Assignment: Restate exactly, and only, the lines from the one containing "(602, 365) = (384, 415): yellow" through the end of the entries, keeping both endpoints.

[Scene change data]
--*--

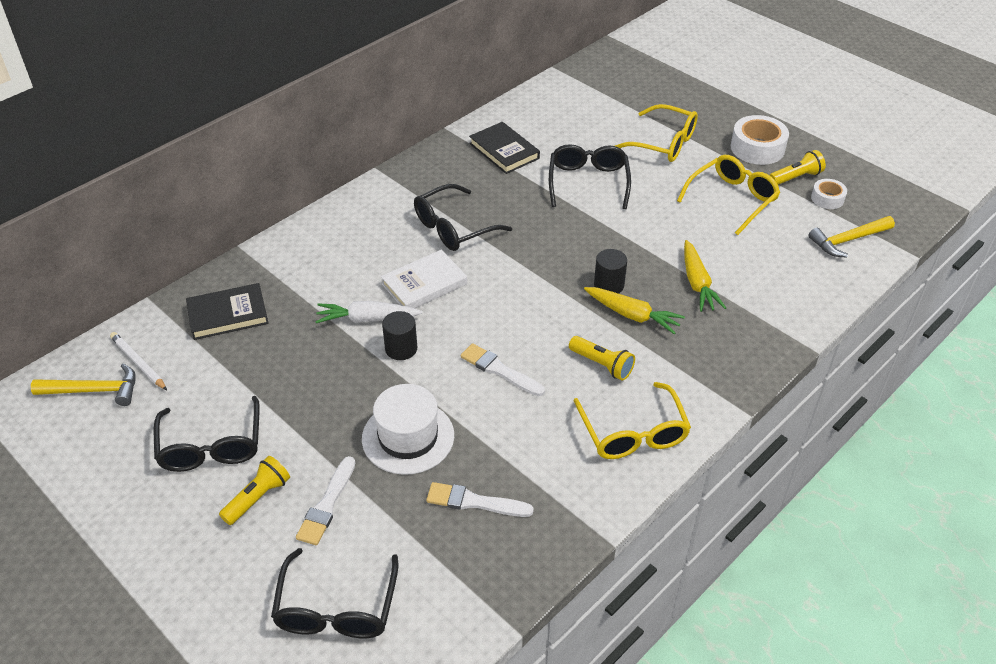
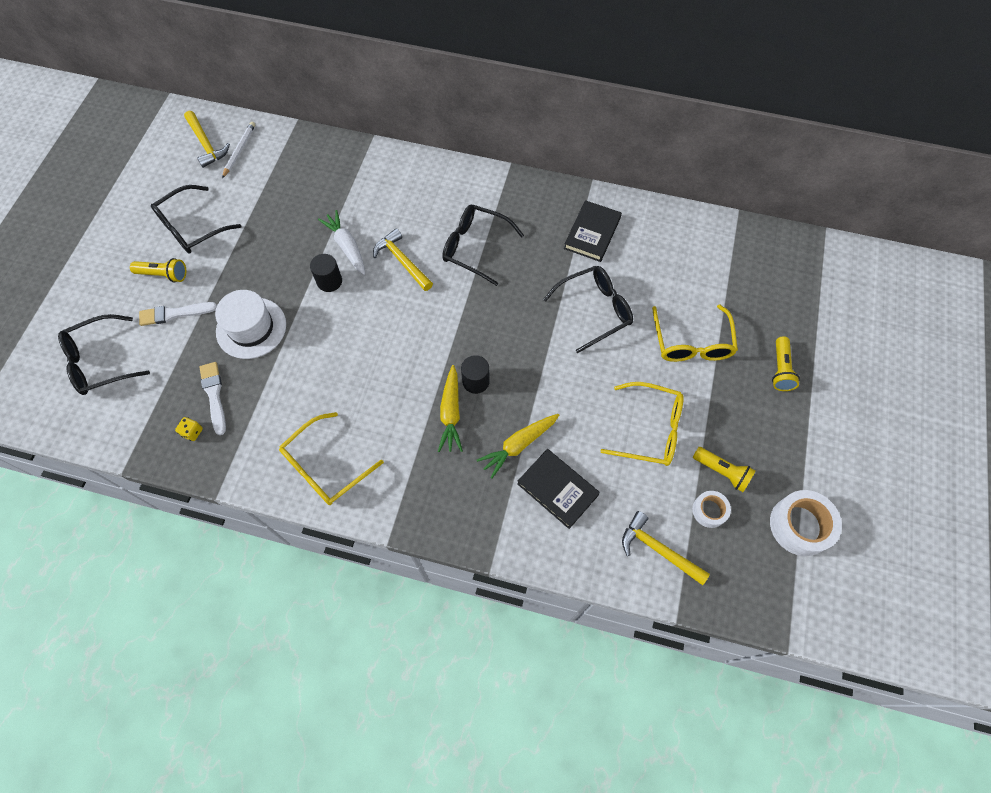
camera: 60 degrees right, 20 degrees up
(228, 315) = (306, 169): black book -> black book (557, 489)
(424, 284) = (402, 261): white book -> yellow hammer
(499, 370) = (342, 351): white brush -> none
(511, 539) = (192, 432): none -> yellow dice
(602, 365) = (384, 415): yellow flashlight -> yellow flashlight (780, 369)
(757, 148) = (743, 422): white tape -> white tape (800, 525)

--*--

Task solution:
(602, 365) = (384, 415): yellow flashlight -> yellow flashlight (780, 369)
(757, 148) = (743, 422): white tape -> white tape (800, 525)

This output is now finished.